Scene comparison data:

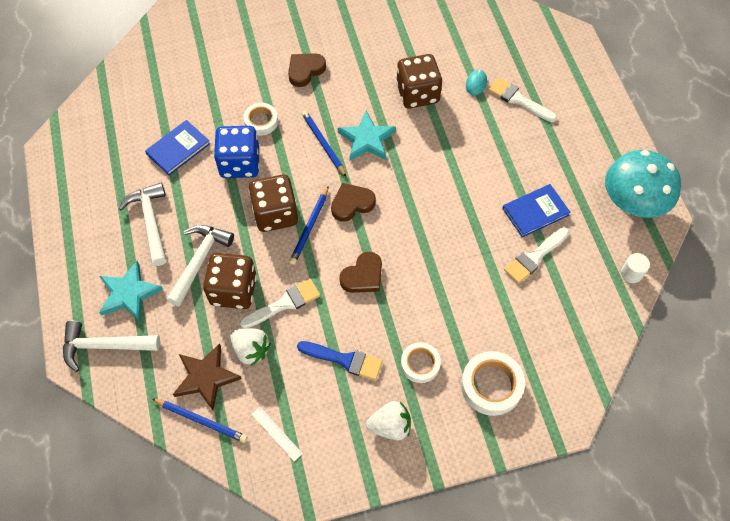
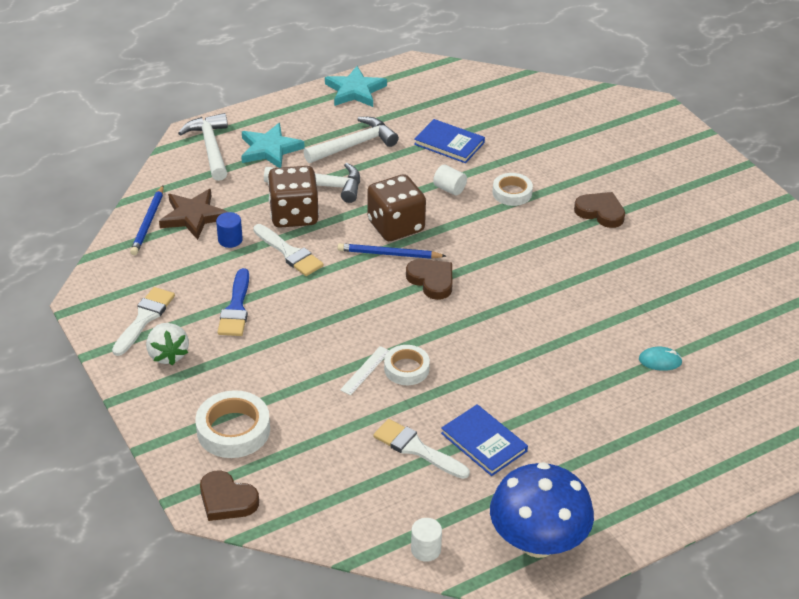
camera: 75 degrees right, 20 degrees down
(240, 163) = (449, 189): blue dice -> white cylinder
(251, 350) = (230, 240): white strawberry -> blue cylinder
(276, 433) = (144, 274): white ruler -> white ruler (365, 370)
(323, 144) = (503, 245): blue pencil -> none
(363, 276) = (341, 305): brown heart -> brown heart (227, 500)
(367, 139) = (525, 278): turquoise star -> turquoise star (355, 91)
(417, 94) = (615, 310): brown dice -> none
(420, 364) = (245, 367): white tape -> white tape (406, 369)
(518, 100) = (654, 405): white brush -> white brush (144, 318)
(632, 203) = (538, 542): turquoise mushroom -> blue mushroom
==
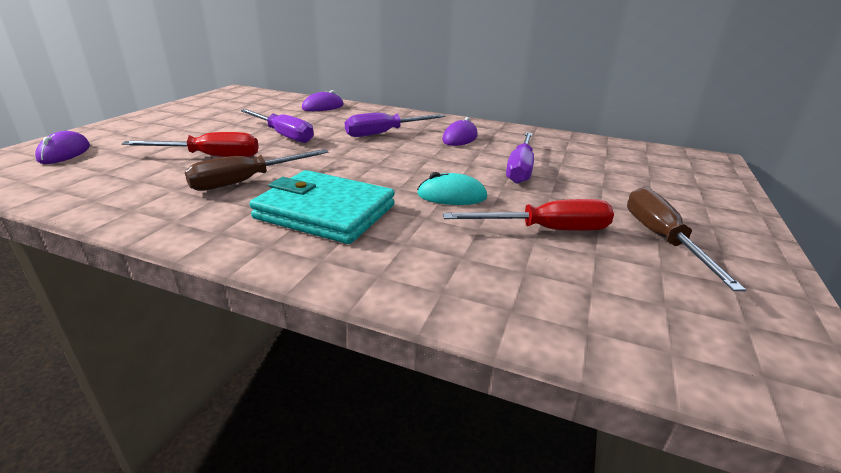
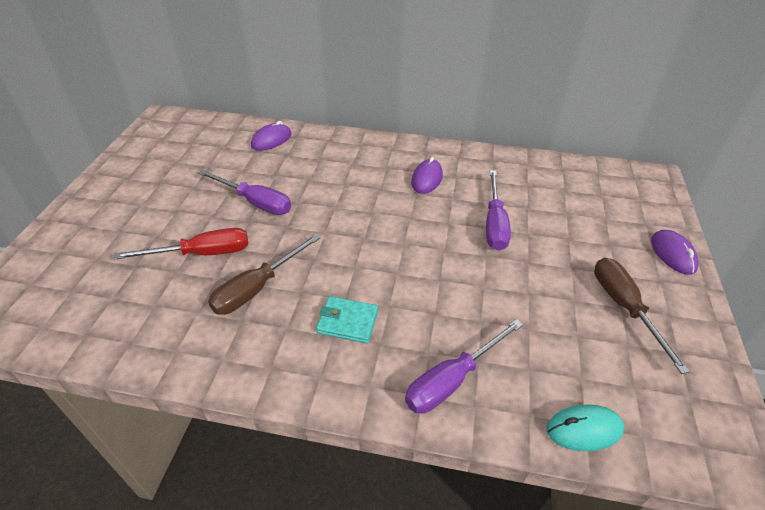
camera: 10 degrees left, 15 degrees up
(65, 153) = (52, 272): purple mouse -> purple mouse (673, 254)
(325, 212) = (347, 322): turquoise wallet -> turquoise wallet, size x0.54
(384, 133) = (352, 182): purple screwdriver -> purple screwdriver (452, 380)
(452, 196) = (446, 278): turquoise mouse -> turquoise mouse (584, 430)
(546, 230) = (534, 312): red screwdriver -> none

Your instructions:
In the data above, start at the line that has "camera: 75 degrees right, 20 degrees down", stop after the line that has "(632, 203) = (538, 542): turquoise", and print every line in between exactly as it stands.

Answer for this exercise:
camera: 75 degrees right, 20 degrees down
(240, 163) = (449, 189): blue dice -> white cylinder
(251, 350) = (230, 240): white strawberry -> blue cylinder
(276, 433) = (144, 274): white ruler -> white ruler (365, 370)
(323, 144) = (503, 245): blue pencil -> none
(363, 276) = (341, 305): brown heart -> brown heart (227, 500)
(367, 139) = (525, 278): turquoise star -> turquoise star (355, 91)
(417, 94) = (615, 310): brown dice -> none
(420, 364) = (245, 367): white tape -> white tape (406, 369)
(518, 100) = (654, 405): white brush -> white brush (144, 318)
(632, 203) = (538, 542): turquoise mushroom -> blue mushroom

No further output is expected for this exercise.